■ What you should do: Looking at the listing below, retype exactly the lines starting at the one containing "V2: AC 24V (DGND, SIG8) -> AC 6V (DGND, SIG8)" and ending at the one containing "VR1: 1M (DGND, SIG1, wiper", both included, and nothing else.

■ Dataset content:
++++++++++++++++++++

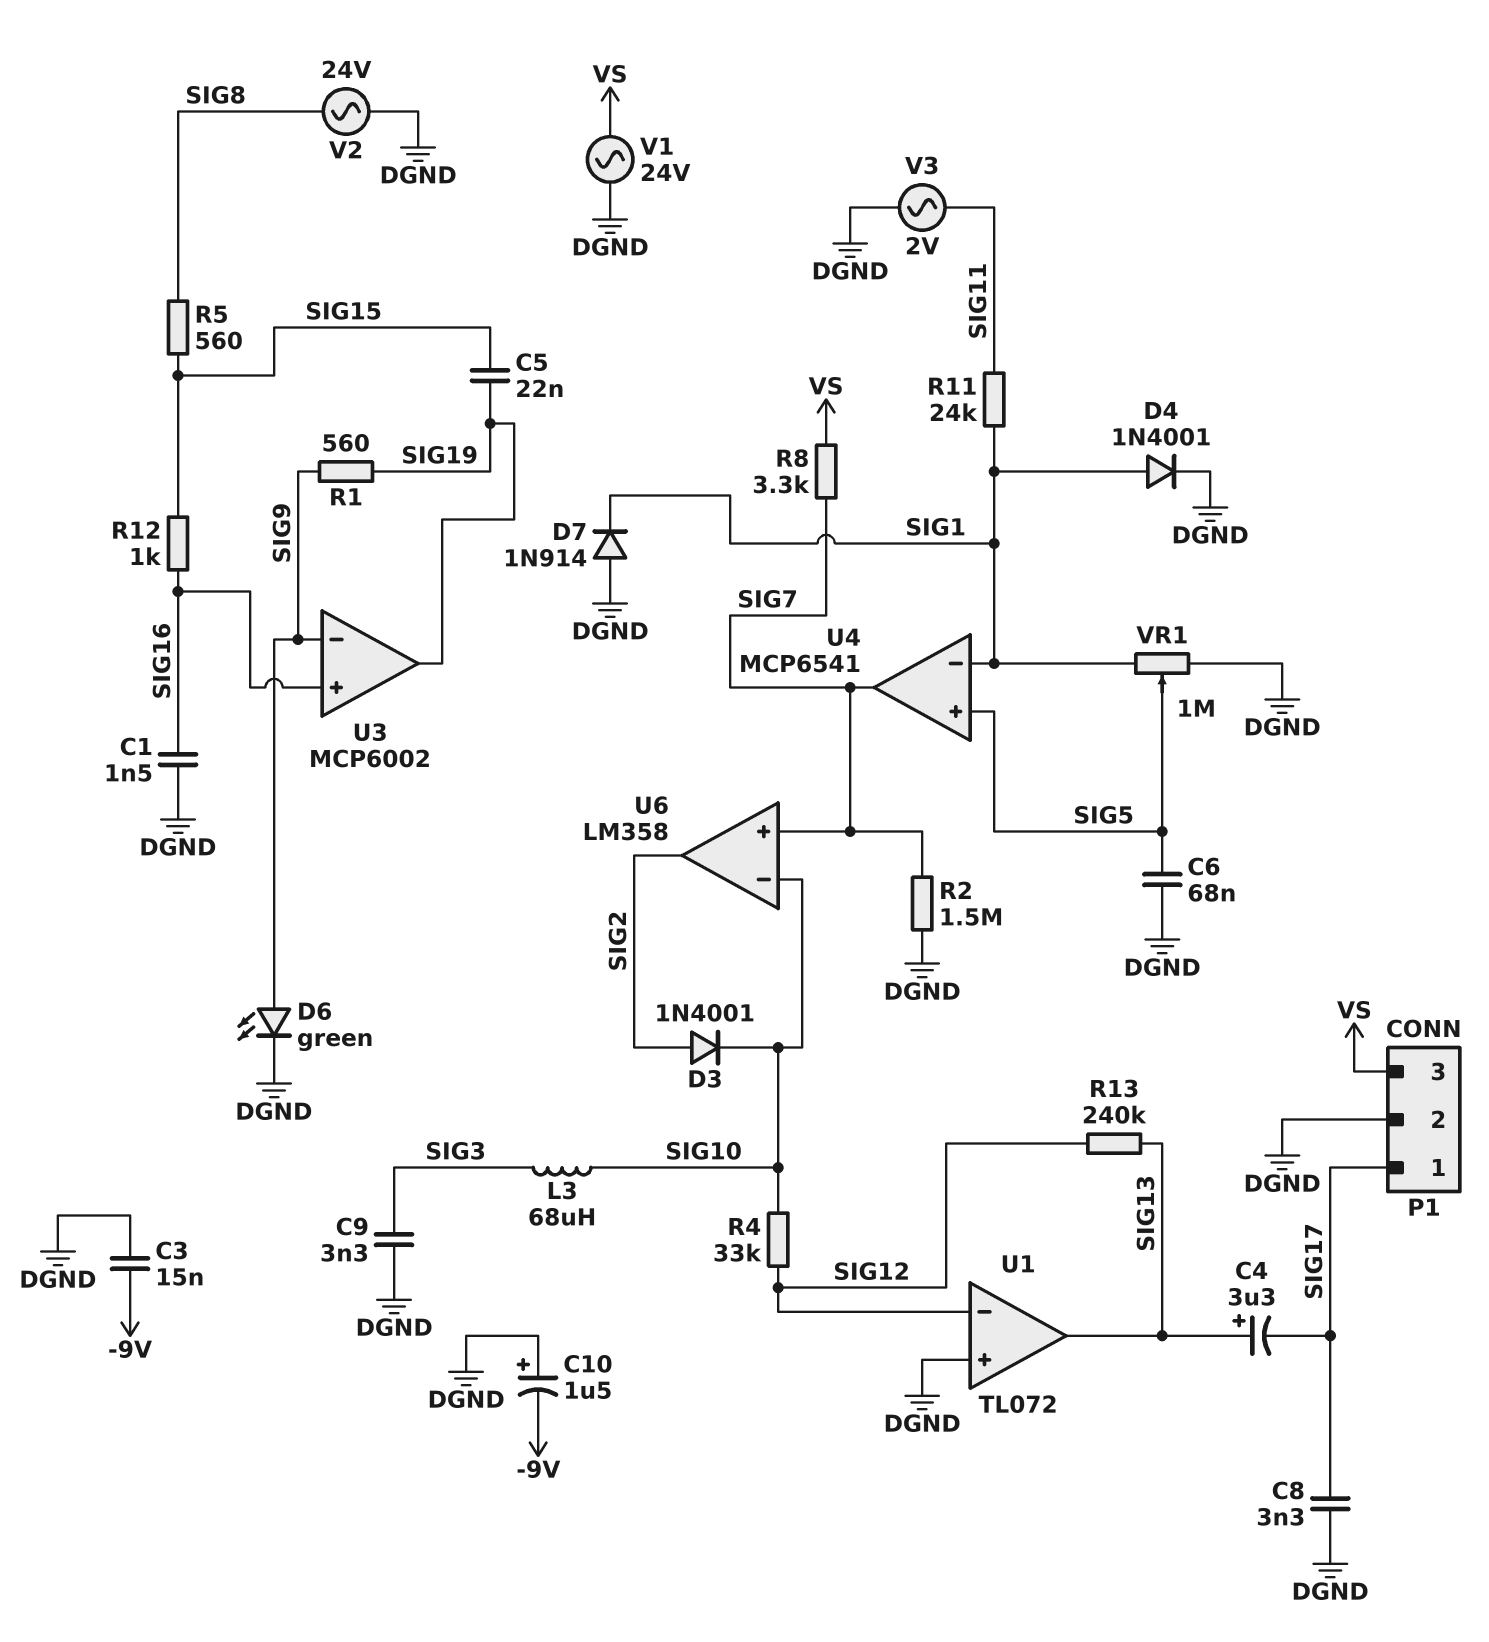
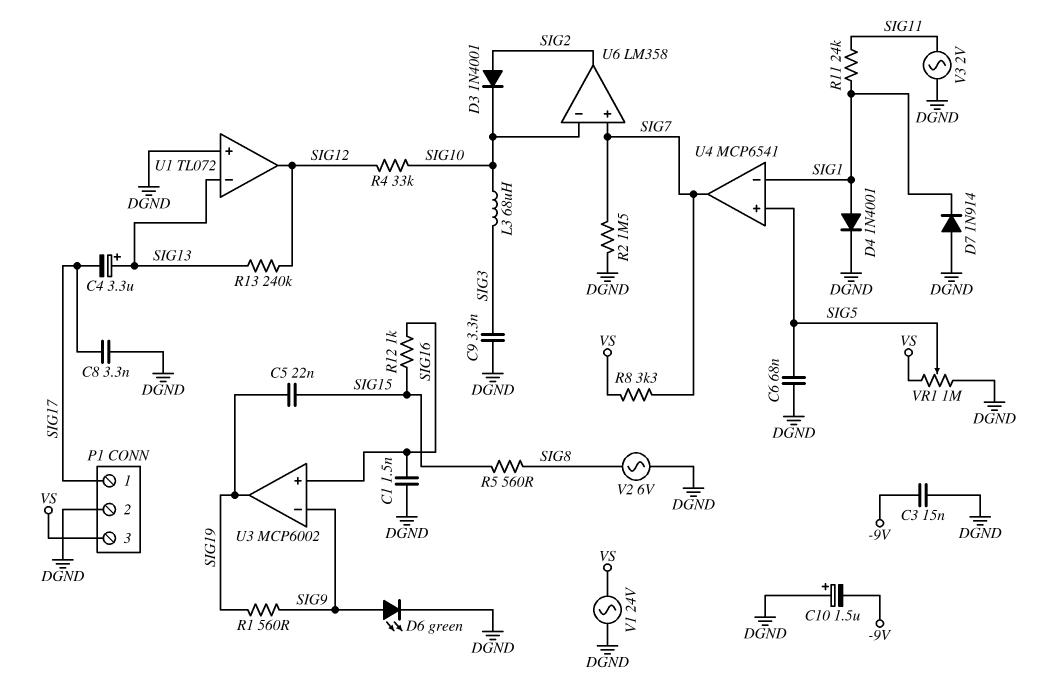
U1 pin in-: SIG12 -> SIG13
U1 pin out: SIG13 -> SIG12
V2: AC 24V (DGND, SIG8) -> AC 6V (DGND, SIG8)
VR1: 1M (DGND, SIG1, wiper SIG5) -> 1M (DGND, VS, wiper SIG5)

++++++++++++++++++++

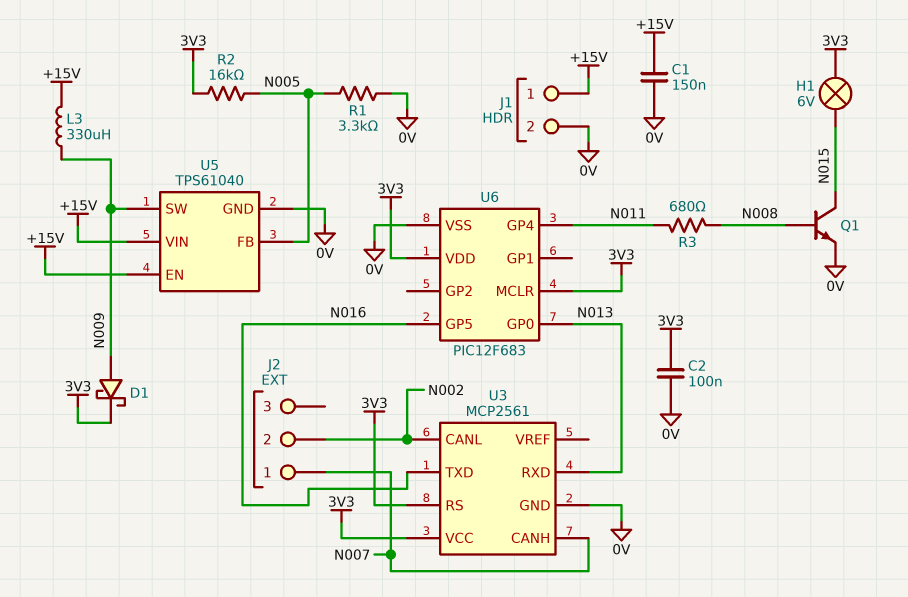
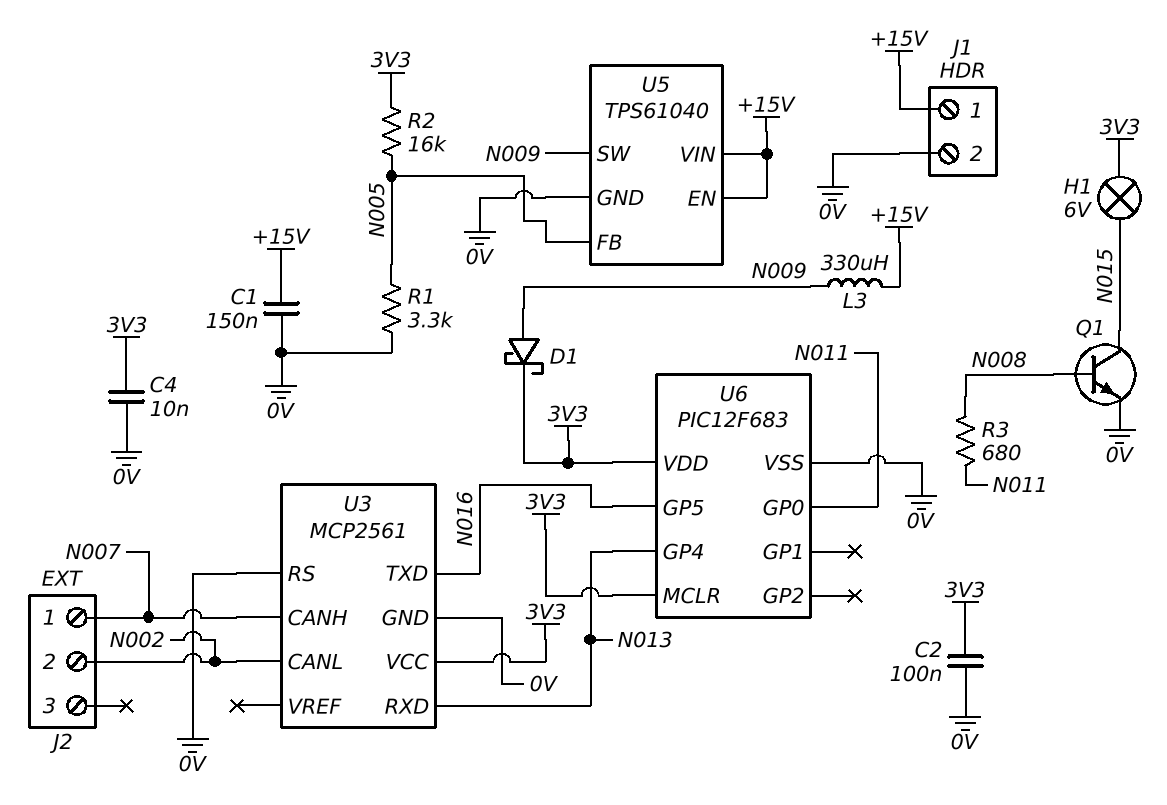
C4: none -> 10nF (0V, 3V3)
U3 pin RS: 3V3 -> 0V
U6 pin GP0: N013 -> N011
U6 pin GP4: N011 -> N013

++++++++++++++++++++

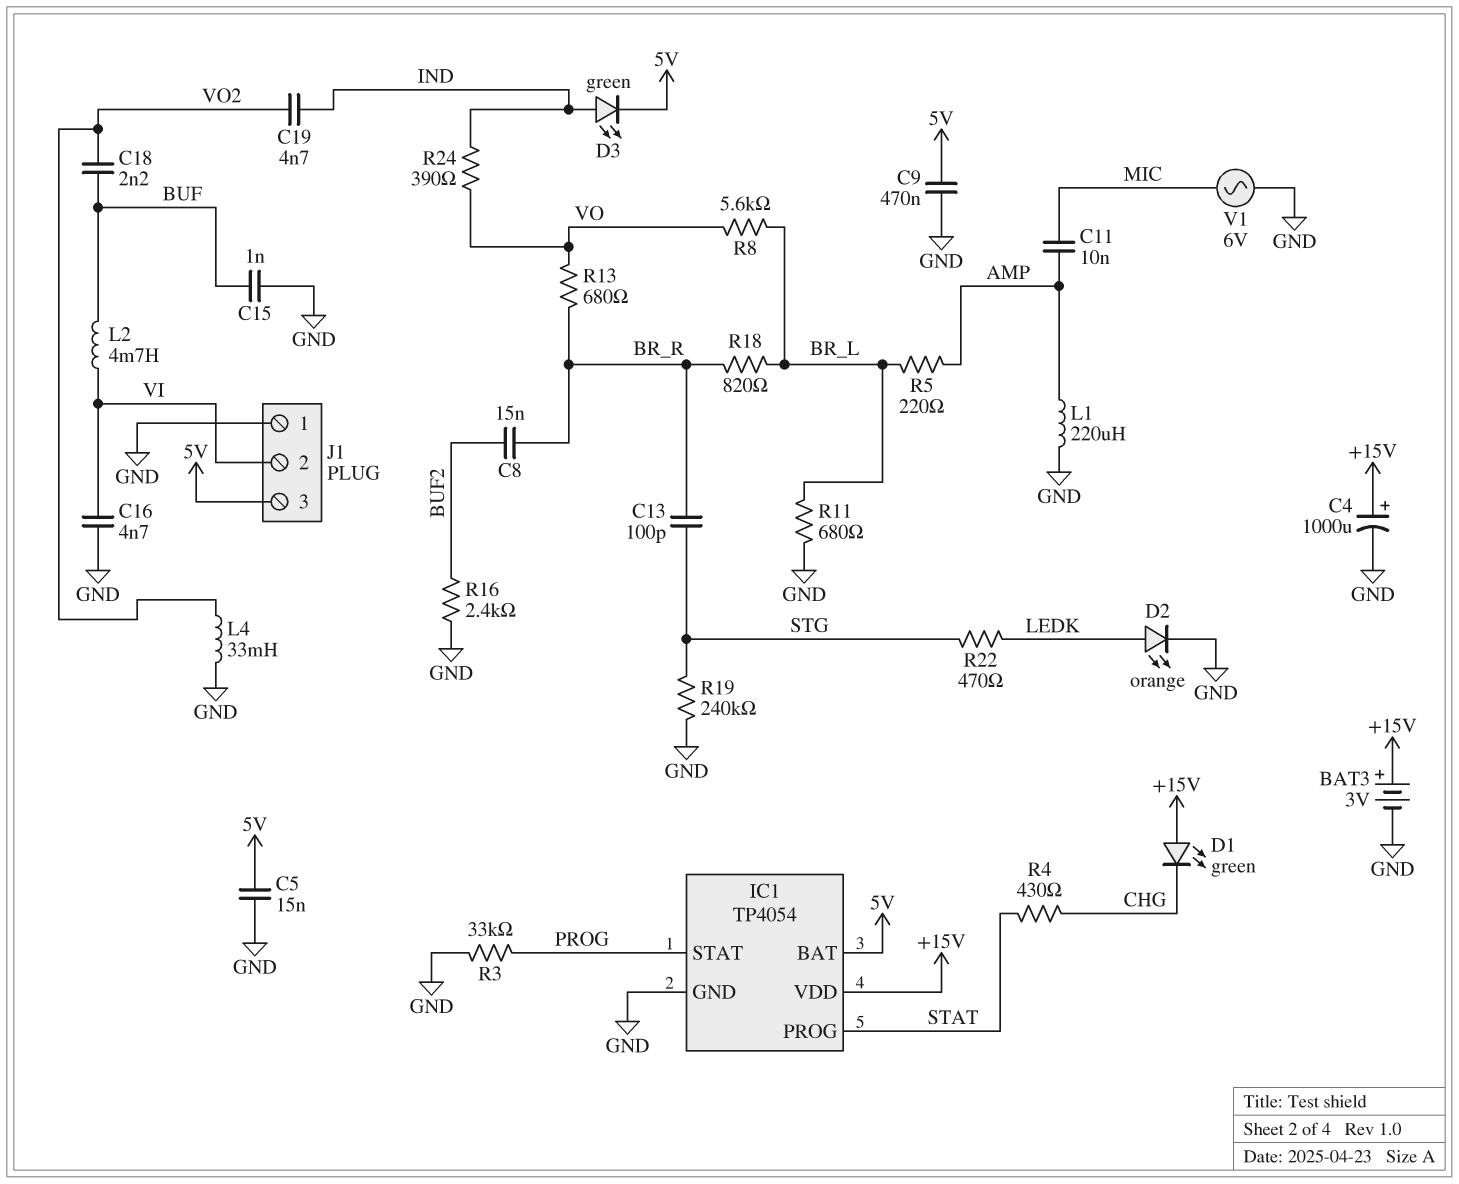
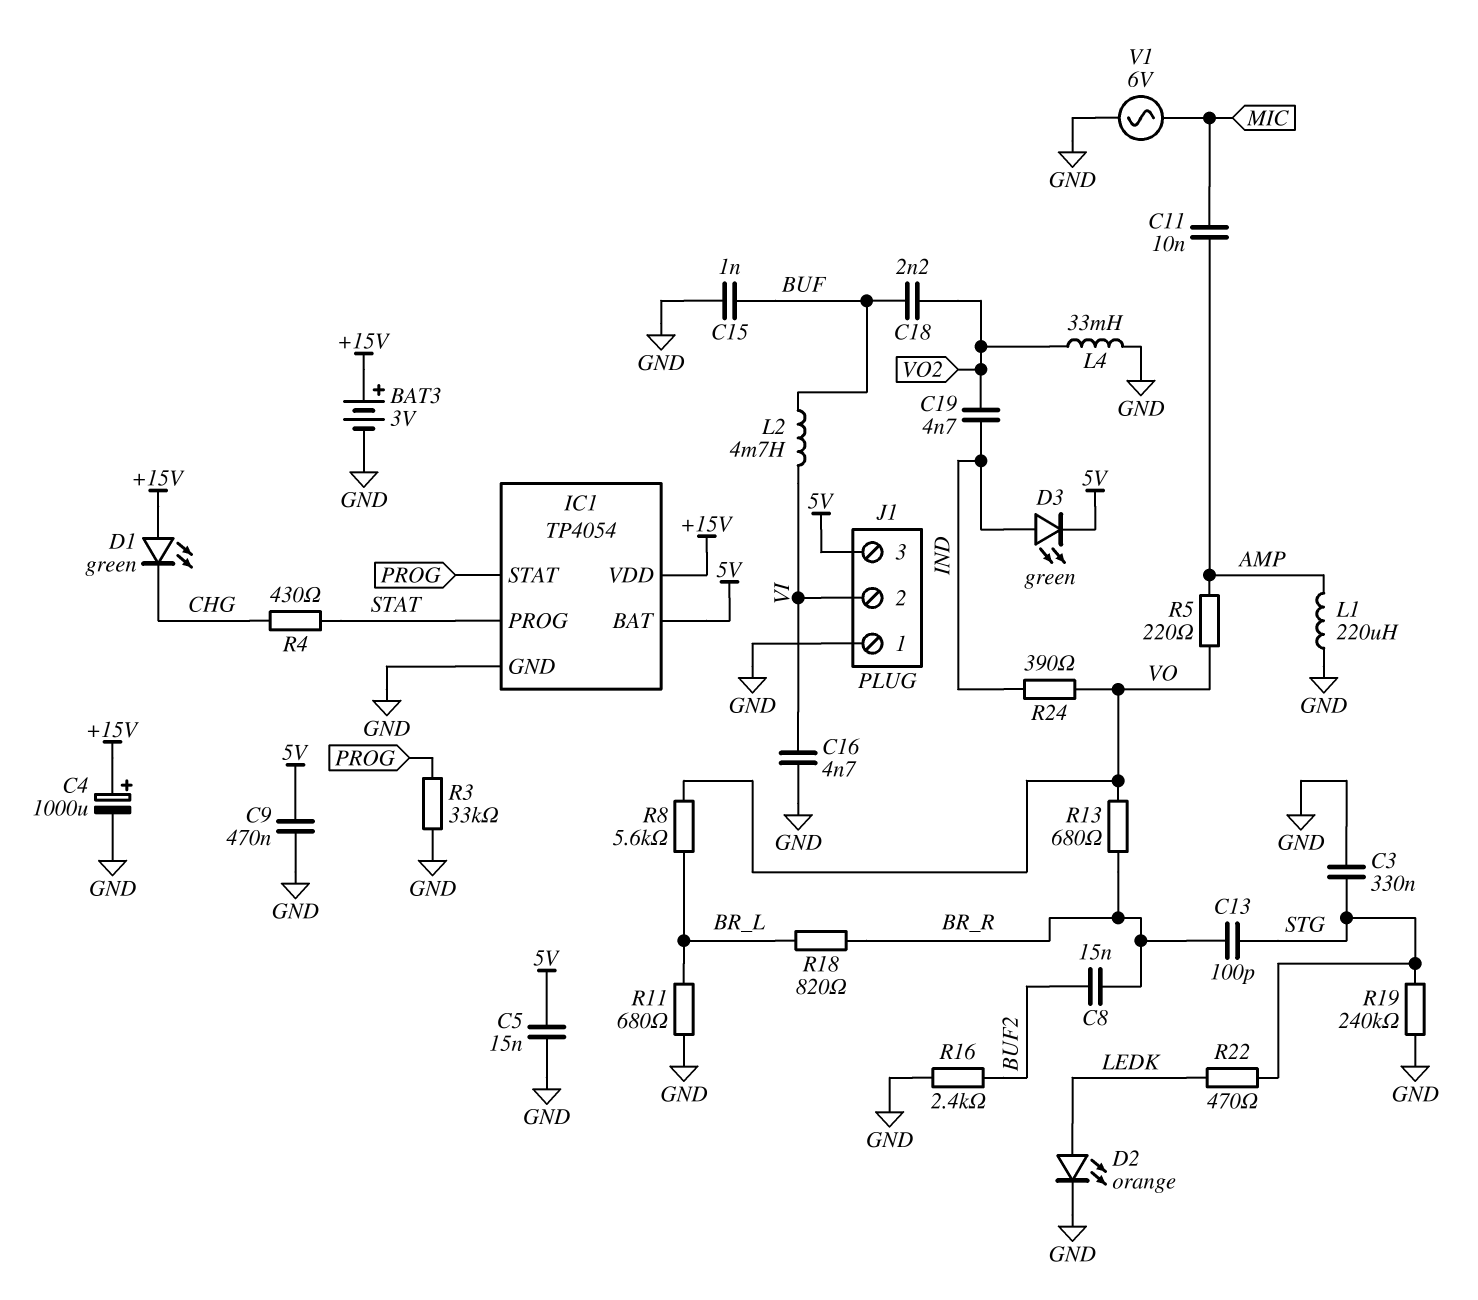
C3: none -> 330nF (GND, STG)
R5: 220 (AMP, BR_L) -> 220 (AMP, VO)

++++++++++++++++++++

■ Reply to the task:
V2: AC 24V (DGND, SIG8) -> AC 6V (DGND, SIG8)
VR1: 1M (DGND, SIG1, wiper SIG5) -> 1M (DGND, VS, wiper SIG5)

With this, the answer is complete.